▸ Records for this task
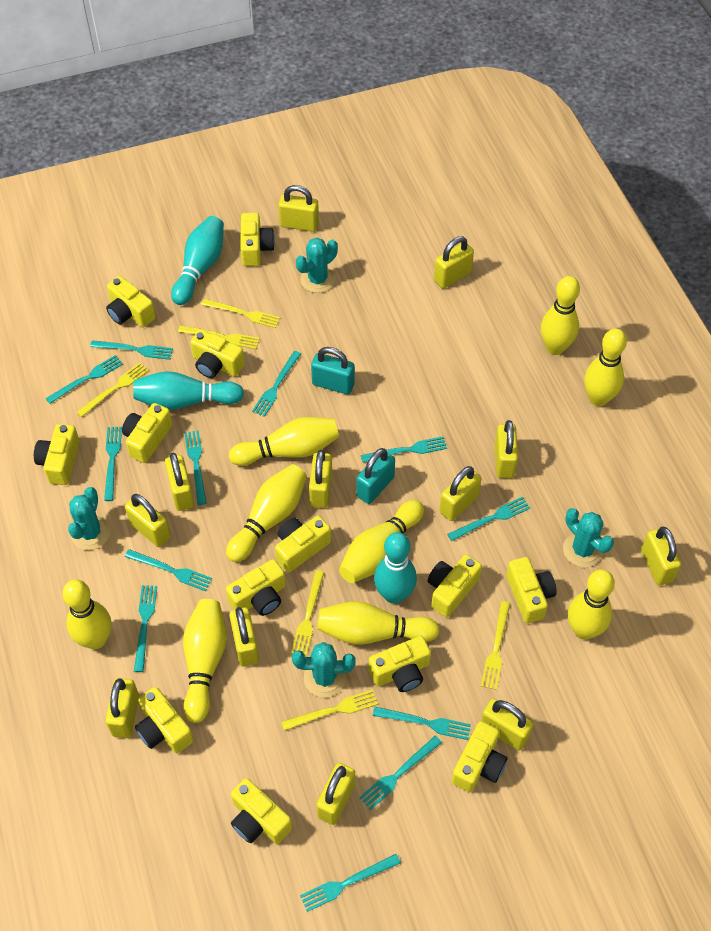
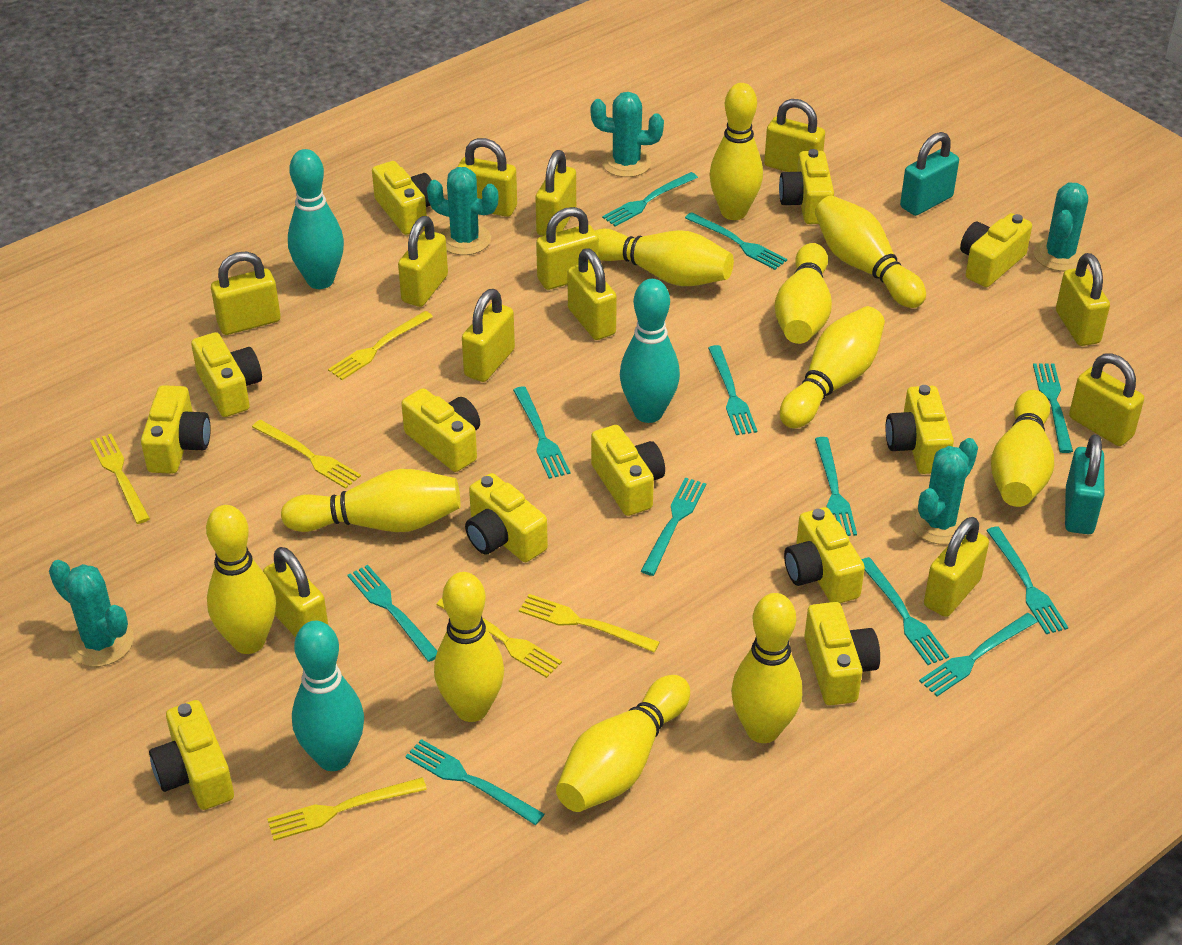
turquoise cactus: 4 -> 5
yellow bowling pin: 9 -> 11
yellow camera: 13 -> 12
...
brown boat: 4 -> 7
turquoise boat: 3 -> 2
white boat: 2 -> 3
==
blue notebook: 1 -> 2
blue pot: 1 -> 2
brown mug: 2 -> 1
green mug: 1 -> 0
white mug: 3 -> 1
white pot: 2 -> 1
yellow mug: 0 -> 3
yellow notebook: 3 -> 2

▸ Work instructions
Count each line of the listing above in which "white" appears, and give that count with nothing added.

▸ Worked solution
3